> [Task brief] Search the entries for the word "black" and report each line that has it.

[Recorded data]

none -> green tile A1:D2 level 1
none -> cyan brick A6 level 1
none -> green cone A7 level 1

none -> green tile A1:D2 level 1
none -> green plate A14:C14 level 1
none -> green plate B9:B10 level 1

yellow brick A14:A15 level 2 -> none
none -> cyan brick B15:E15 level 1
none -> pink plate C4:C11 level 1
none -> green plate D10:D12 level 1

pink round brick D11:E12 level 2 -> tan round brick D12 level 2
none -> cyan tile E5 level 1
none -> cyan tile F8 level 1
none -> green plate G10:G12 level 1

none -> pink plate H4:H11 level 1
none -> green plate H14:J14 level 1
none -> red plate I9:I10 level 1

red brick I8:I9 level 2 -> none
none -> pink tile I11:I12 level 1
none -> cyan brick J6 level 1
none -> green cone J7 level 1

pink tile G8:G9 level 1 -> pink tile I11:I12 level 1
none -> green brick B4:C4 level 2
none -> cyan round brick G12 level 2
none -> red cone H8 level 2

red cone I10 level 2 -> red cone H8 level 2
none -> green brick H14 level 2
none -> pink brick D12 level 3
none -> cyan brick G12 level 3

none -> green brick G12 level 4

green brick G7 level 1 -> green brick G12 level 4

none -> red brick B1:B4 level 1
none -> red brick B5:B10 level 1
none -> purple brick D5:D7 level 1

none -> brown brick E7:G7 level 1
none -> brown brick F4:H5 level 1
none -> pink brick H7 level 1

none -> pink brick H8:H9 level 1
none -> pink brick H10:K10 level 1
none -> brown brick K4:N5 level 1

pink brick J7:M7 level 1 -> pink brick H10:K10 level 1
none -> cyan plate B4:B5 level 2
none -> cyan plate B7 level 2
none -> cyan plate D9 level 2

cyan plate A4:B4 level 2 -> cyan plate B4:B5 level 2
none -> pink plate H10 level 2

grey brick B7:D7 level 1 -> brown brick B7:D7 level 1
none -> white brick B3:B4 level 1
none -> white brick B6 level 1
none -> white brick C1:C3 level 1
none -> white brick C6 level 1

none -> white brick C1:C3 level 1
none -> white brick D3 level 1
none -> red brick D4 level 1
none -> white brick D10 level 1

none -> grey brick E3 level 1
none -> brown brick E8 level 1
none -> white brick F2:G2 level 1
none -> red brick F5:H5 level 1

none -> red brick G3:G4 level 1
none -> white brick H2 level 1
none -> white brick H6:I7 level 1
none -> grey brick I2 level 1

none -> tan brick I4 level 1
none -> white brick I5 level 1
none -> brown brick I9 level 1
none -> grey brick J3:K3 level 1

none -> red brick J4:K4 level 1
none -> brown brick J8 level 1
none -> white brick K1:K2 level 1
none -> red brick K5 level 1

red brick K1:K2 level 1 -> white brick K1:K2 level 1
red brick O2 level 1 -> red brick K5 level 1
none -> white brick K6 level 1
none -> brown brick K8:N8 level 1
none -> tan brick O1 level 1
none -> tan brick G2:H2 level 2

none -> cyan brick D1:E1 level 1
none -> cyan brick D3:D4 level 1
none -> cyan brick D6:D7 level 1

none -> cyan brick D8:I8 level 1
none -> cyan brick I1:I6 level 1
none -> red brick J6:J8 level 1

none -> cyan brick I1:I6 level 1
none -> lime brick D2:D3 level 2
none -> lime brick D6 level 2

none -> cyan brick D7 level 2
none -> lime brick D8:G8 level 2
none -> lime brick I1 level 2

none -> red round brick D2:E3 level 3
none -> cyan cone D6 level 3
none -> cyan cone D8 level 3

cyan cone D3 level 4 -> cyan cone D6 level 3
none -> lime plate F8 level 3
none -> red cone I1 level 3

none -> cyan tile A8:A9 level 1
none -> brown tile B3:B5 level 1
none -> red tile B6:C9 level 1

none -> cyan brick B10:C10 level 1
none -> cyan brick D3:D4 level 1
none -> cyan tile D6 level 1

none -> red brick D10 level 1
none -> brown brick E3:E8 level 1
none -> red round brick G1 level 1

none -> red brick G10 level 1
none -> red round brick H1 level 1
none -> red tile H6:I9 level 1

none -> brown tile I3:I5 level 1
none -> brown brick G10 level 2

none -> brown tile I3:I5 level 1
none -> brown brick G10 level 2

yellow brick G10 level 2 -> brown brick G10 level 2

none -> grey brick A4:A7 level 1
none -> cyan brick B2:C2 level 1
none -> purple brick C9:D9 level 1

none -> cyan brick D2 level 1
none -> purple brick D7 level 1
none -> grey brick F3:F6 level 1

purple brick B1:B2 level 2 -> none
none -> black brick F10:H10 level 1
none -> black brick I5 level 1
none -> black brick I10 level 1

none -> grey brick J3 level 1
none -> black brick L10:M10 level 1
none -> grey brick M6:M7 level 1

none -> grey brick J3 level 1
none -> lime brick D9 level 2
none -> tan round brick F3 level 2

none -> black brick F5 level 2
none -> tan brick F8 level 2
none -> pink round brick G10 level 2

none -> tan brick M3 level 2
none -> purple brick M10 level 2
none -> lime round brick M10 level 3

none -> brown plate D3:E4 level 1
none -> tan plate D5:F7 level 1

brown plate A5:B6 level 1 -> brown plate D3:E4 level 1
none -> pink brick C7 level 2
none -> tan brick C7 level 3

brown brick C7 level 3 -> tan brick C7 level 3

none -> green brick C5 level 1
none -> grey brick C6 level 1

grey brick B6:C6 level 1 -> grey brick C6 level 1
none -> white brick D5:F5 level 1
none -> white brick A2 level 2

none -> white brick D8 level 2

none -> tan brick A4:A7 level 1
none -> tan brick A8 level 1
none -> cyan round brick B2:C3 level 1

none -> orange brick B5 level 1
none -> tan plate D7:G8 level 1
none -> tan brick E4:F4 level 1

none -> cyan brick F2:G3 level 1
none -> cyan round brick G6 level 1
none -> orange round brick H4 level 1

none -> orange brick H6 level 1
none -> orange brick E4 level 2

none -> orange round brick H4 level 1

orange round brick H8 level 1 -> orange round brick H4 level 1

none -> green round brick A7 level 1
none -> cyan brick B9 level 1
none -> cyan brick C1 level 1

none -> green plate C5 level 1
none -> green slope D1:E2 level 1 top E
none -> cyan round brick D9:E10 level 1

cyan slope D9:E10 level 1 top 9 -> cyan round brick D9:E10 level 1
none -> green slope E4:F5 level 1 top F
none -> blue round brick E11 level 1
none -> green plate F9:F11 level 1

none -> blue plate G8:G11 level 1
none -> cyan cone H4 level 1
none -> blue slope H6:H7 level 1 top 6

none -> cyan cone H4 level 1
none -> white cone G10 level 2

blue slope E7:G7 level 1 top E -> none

> [Result of the exercise]
none -> black brick F10:H10 level 1
none -> black brick I5 level 1
none -> black brick I10 level 1
none -> black brick L10:M10 level 1
none -> black brick F5 level 2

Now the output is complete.